- WHAT YOU WILL DO -
Format every line of the entries below as a single numbered list, omitting blank lines and leaving the pictures out of your answer.

>>>

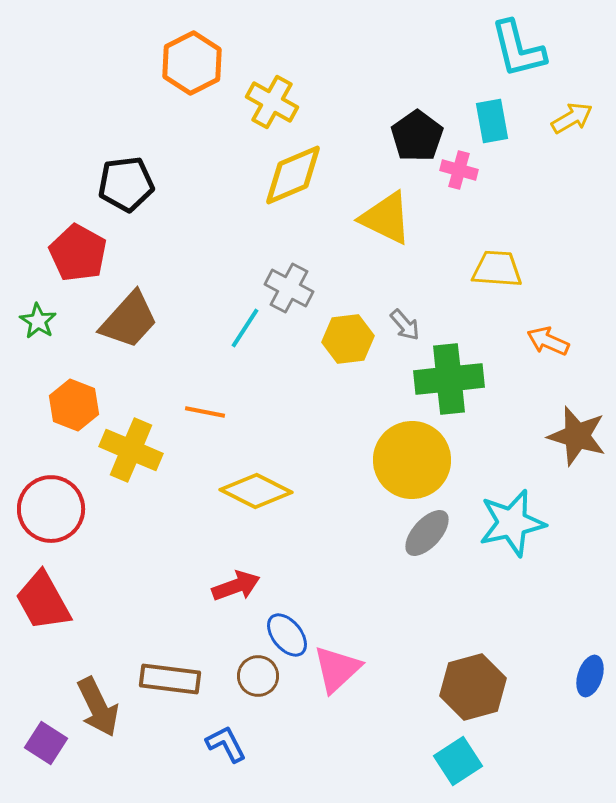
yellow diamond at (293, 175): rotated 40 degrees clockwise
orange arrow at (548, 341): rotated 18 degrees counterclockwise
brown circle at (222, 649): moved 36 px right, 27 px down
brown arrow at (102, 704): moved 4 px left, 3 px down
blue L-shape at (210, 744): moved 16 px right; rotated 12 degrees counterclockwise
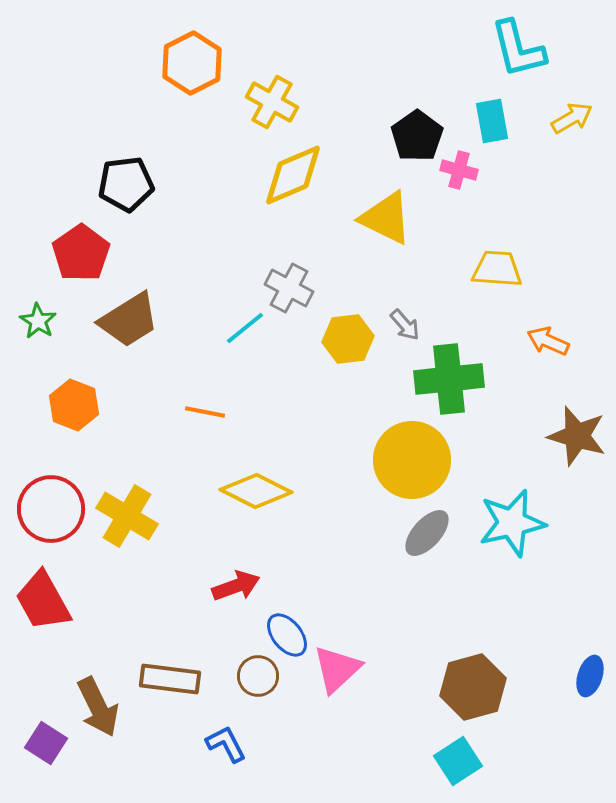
red pentagon at (78, 253): moved 3 px right; rotated 8 degrees clockwise
brown trapezoid at (129, 320): rotated 16 degrees clockwise
cyan line at (245, 328): rotated 18 degrees clockwise
yellow cross at (131, 450): moved 4 px left, 66 px down; rotated 8 degrees clockwise
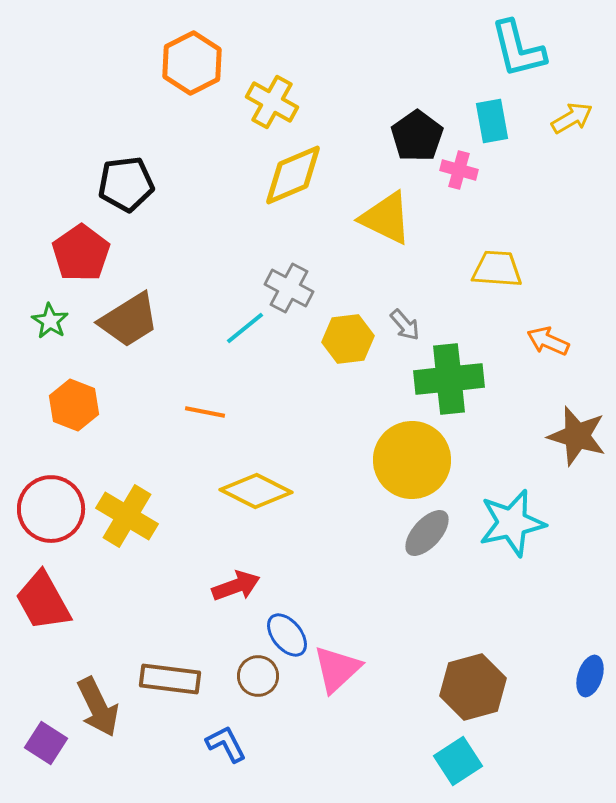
green star at (38, 321): moved 12 px right
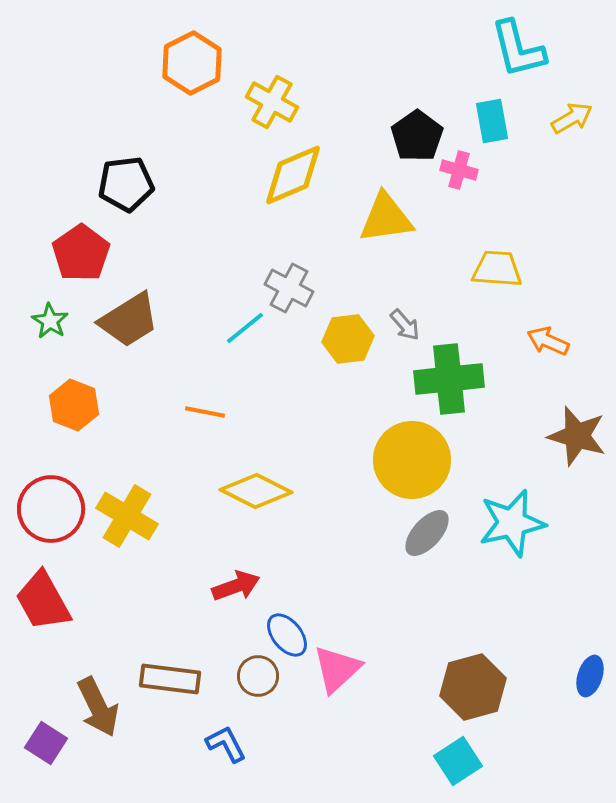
yellow triangle at (386, 218): rotated 34 degrees counterclockwise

<<<

- EXERCISE RESULT -
1. yellow diamond at (293, 175): rotated 40 degrees clockwise
2. orange arrow at (548, 341): rotated 18 degrees counterclockwise
3. brown circle at (222, 649): moved 36 px right, 27 px down
4. brown arrow at (102, 704): moved 4 px left, 3 px down
5. blue L-shape at (210, 744): moved 16 px right; rotated 12 degrees counterclockwise
6. red pentagon at (78, 253): moved 3 px right; rotated 8 degrees clockwise
7. brown trapezoid at (129, 320): rotated 16 degrees clockwise
8. cyan line at (245, 328): rotated 18 degrees clockwise
9. yellow cross at (131, 450): moved 4 px left, 66 px down; rotated 8 degrees clockwise
10. green star at (38, 321): moved 12 px right
11. yellow triangle at (386, 218): rotated 34 degrees counterclockwise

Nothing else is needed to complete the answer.